* _EXERCISE_
Write out each record exactly as it stands. No pictures belong in the copy.
···
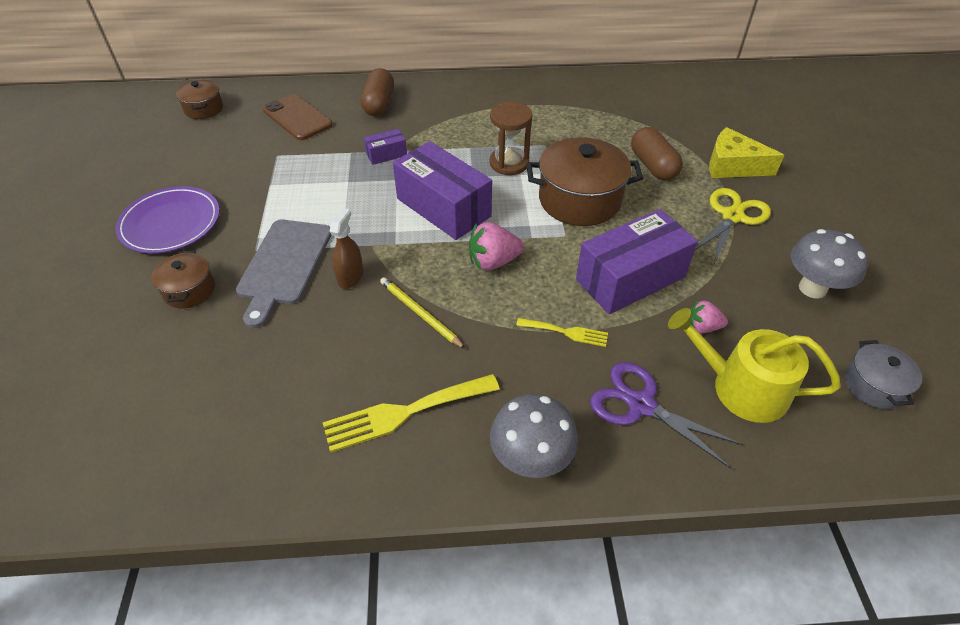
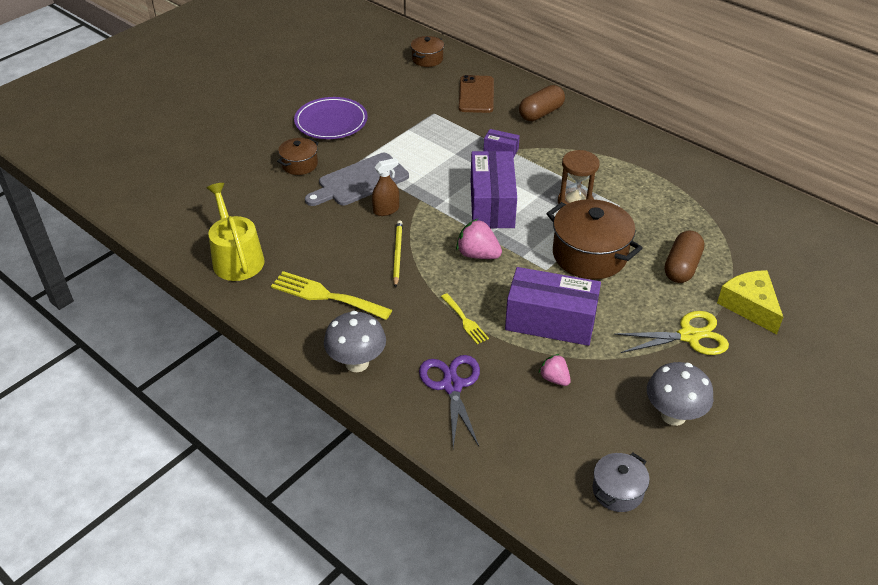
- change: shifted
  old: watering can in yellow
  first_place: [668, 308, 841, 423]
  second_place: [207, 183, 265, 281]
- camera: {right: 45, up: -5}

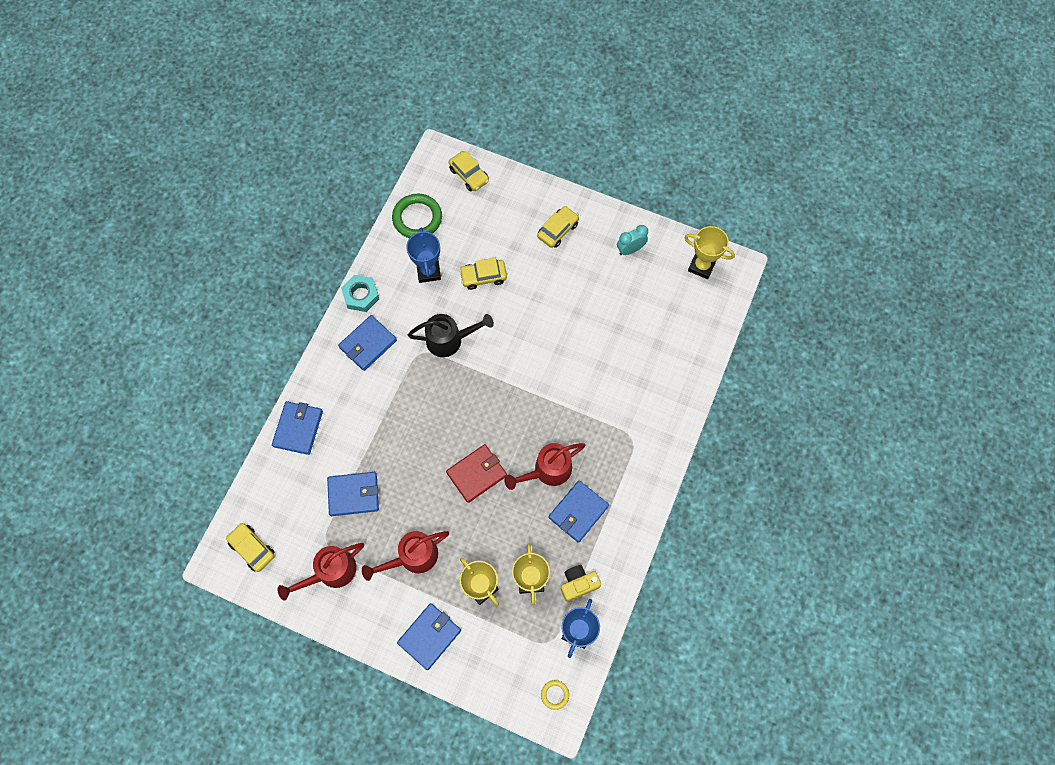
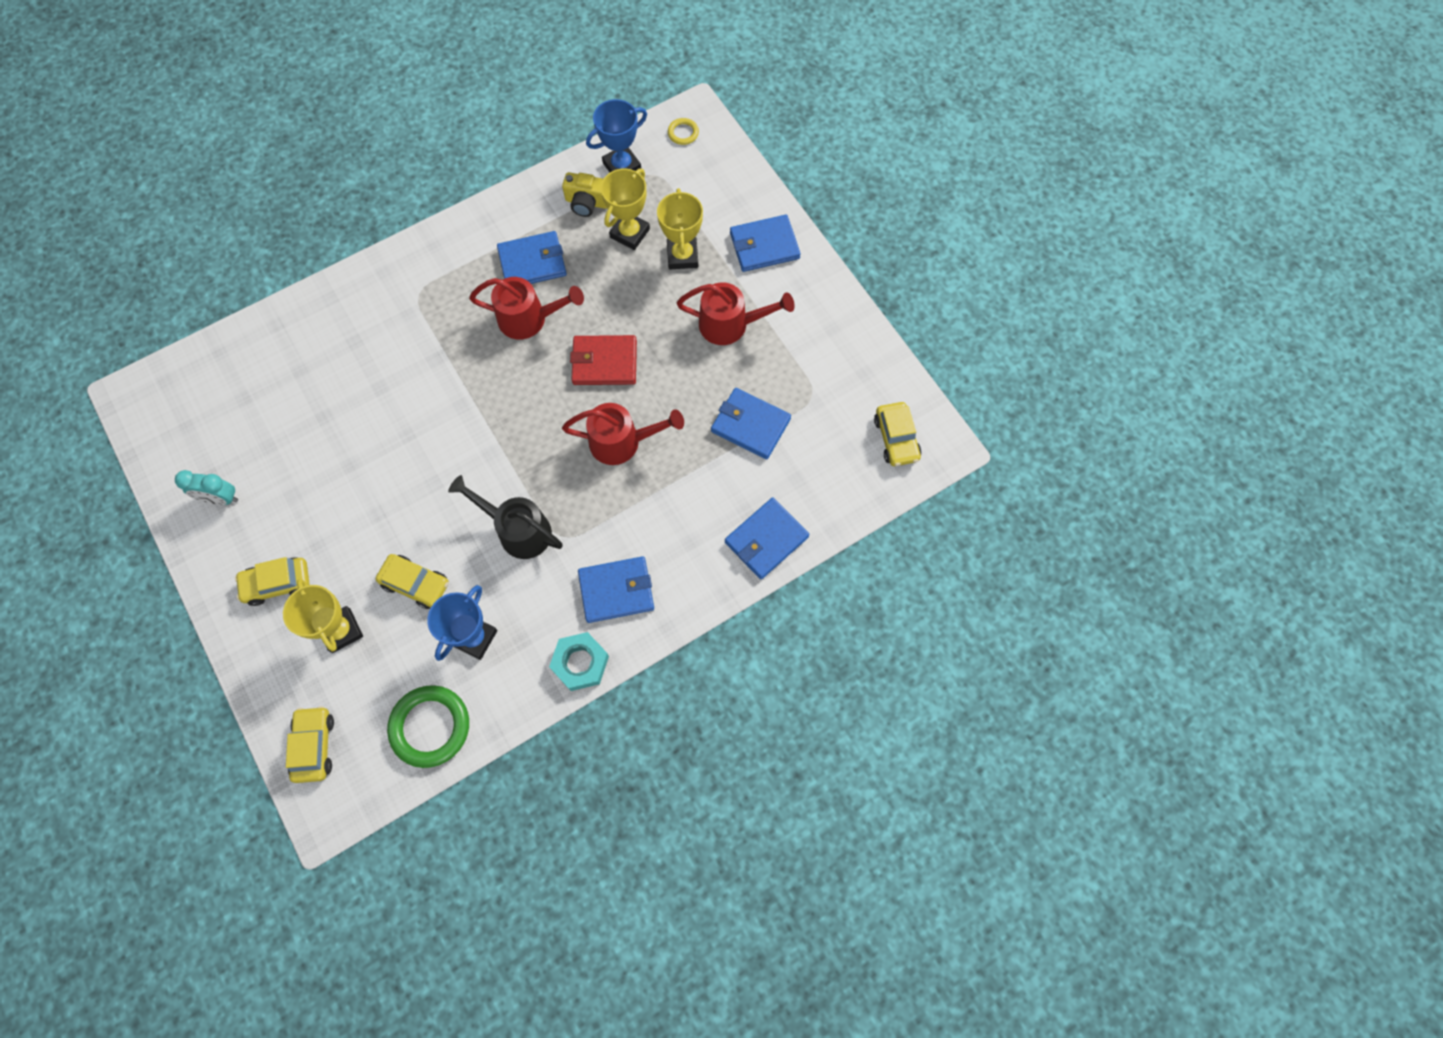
- change: shifted
  old: watering can in red
  first_place: [278, 543, 364, 601]
  second_place: [562, 403, 684, 465]
- change: shifted
  old: trophy in yellow
  first_place: [684, 226, 735, 279]
  second_place: [283, 579, 363, 653]
- camera: {right: -145, up: 0}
···
* _REPLY TO THE TASK_
- change: shifted
  old: watering can in yellow
  first_place: [668, 308, 841, 423]
  second_place: [207, 183, 265, 281]
- camera: {right: 45, up: -5}

- change: shifted
  old: watering can in red
  first_place: [278, 543, 364, 601]
  second_place: [562, 403, 684, 465]
- change: shifted
  old: trophy in yellow
  first_place: [684, 226, 735, 279]
  second_place: [283, 579, 363, 653]
- camera: {right: -145, up: 0}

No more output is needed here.